REQUIREMENT. Only the number is wanted: how many lines in the material below contain "teddy".

╭──

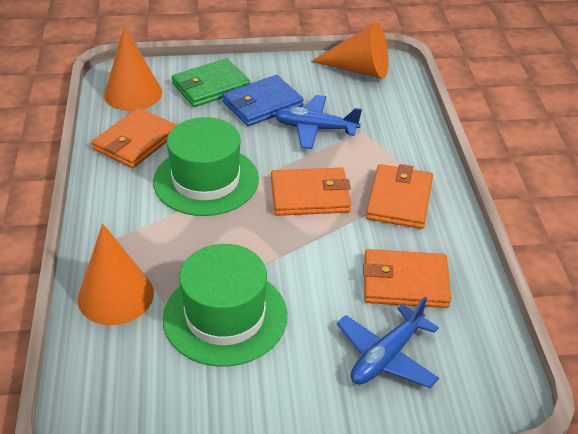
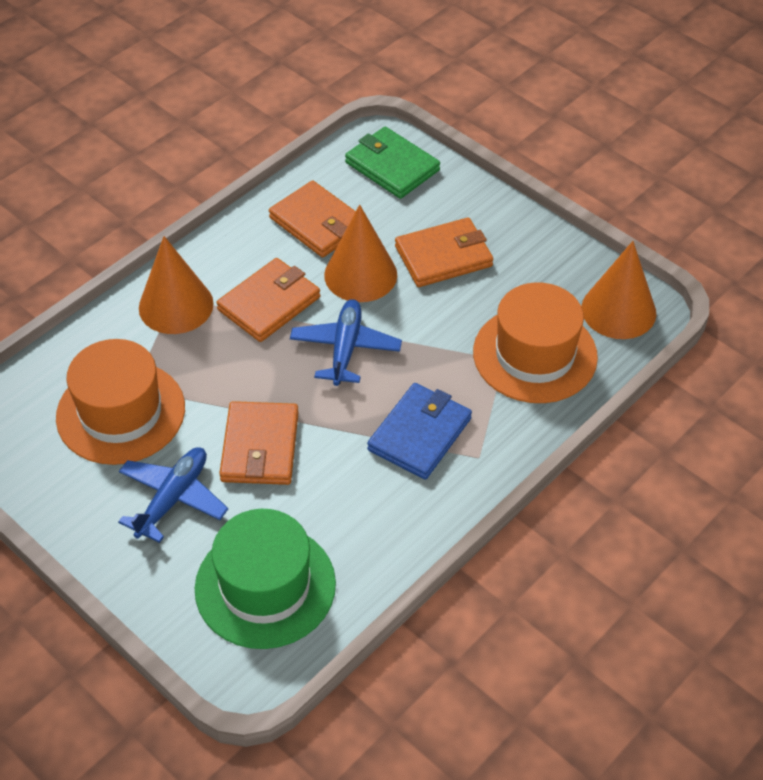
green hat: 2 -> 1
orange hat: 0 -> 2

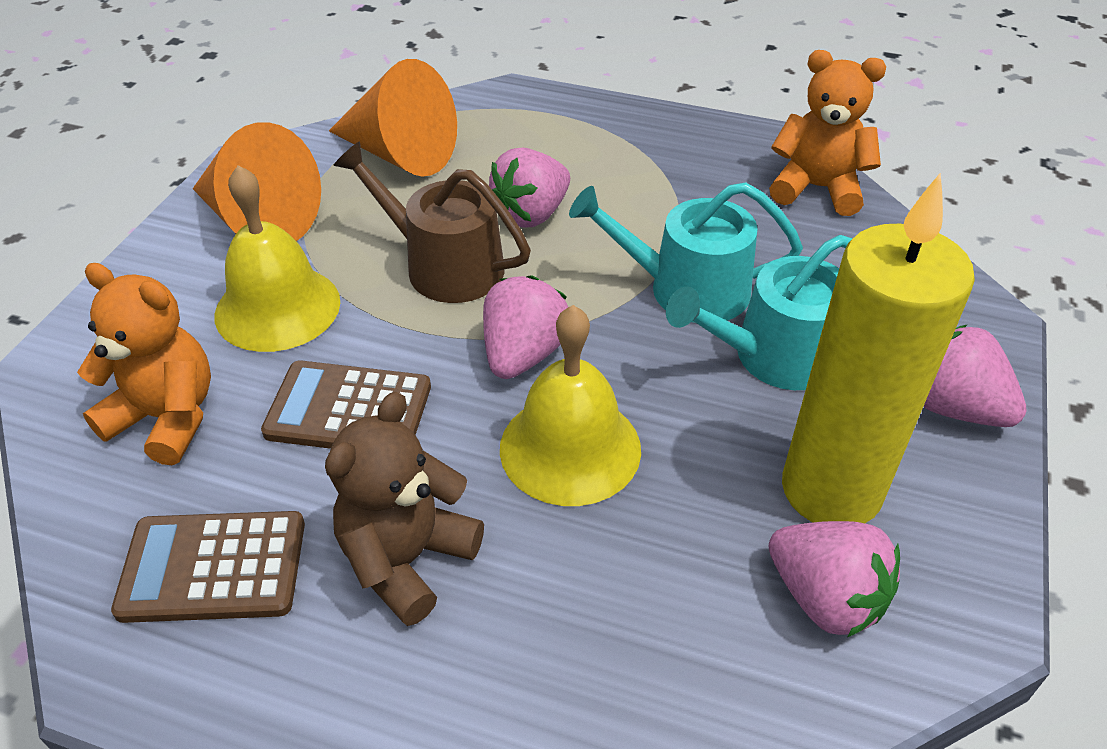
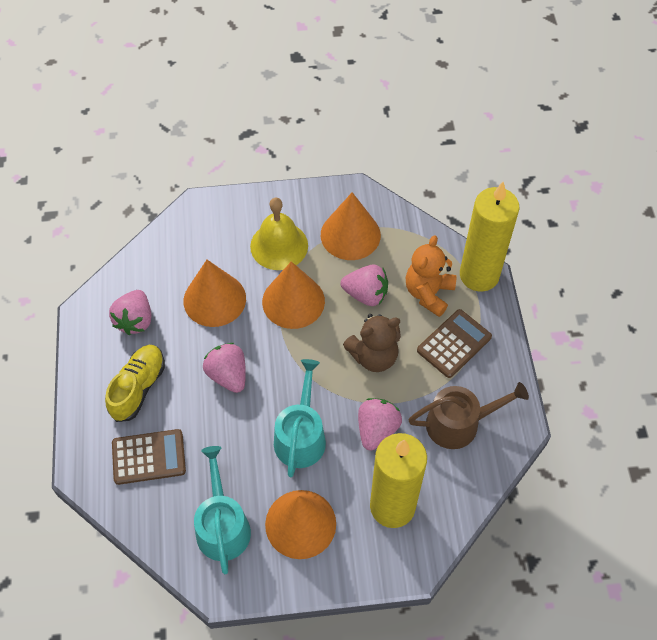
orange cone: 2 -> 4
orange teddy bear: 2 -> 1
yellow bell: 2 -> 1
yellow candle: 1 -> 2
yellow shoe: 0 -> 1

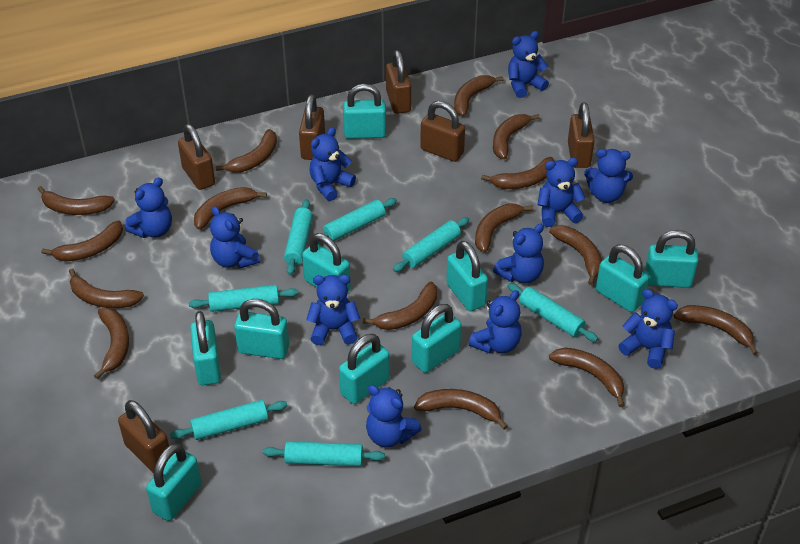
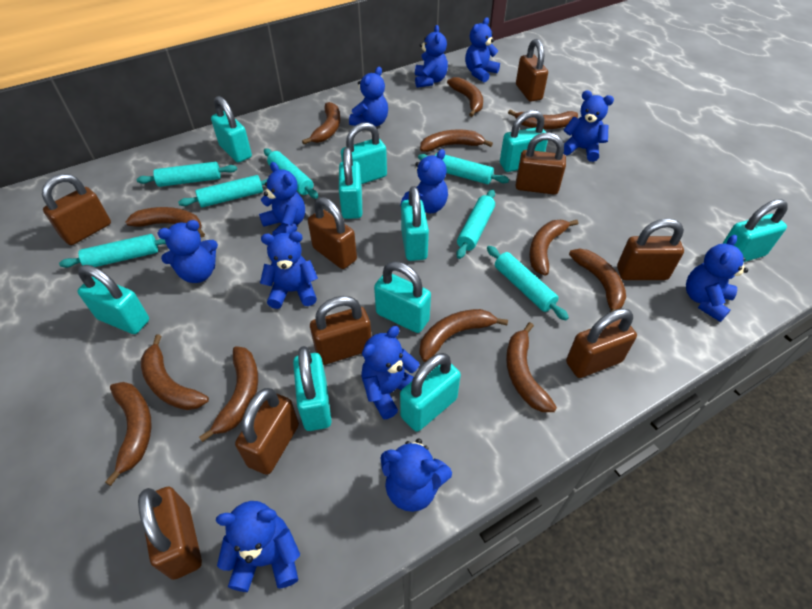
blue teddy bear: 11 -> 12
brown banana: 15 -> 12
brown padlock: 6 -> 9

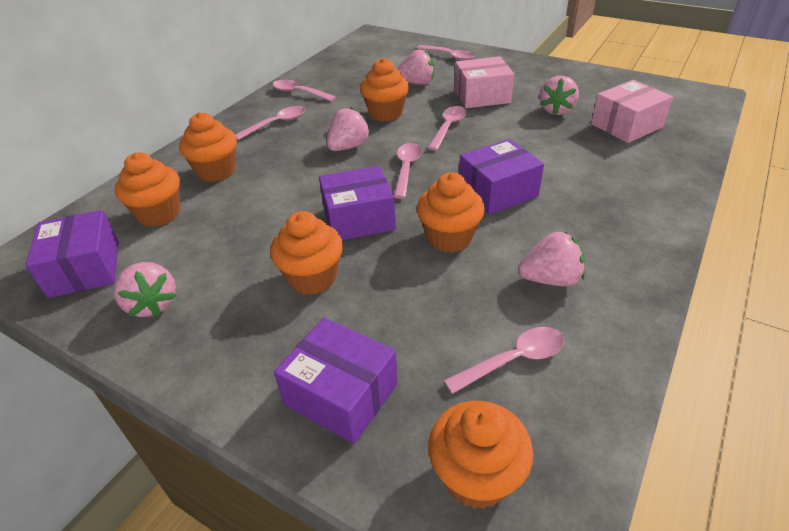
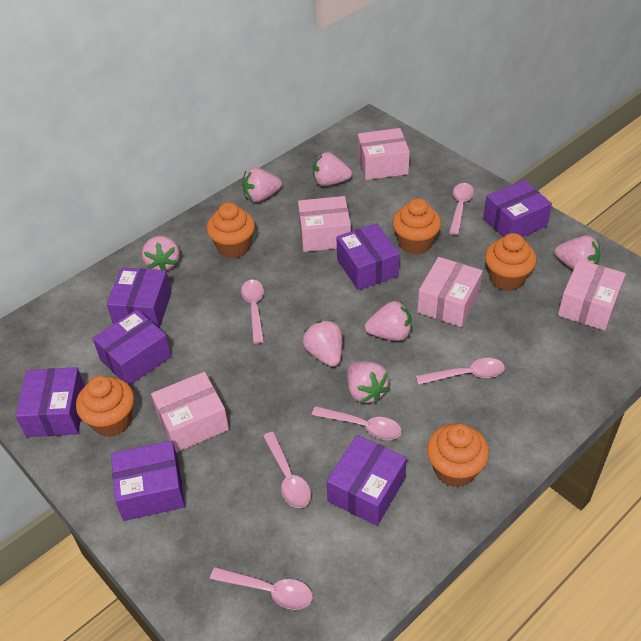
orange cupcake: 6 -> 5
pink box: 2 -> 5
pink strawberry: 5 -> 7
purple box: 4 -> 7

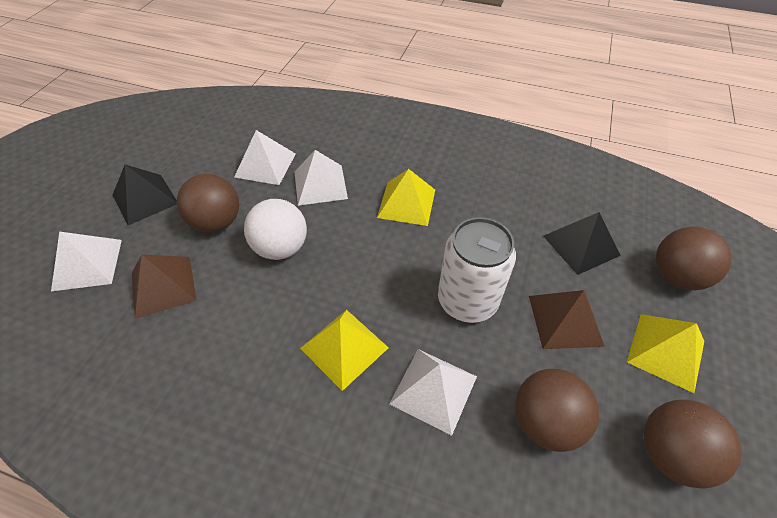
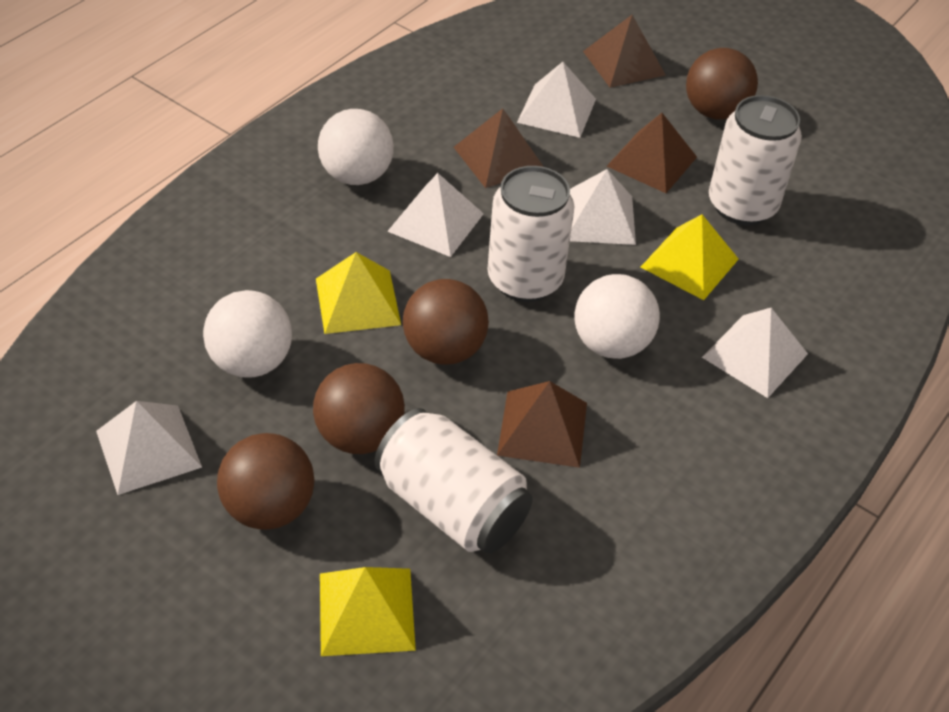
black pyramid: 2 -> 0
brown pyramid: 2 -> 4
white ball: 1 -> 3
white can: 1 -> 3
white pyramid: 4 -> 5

╰──

EXERCISE RESPONSE. 2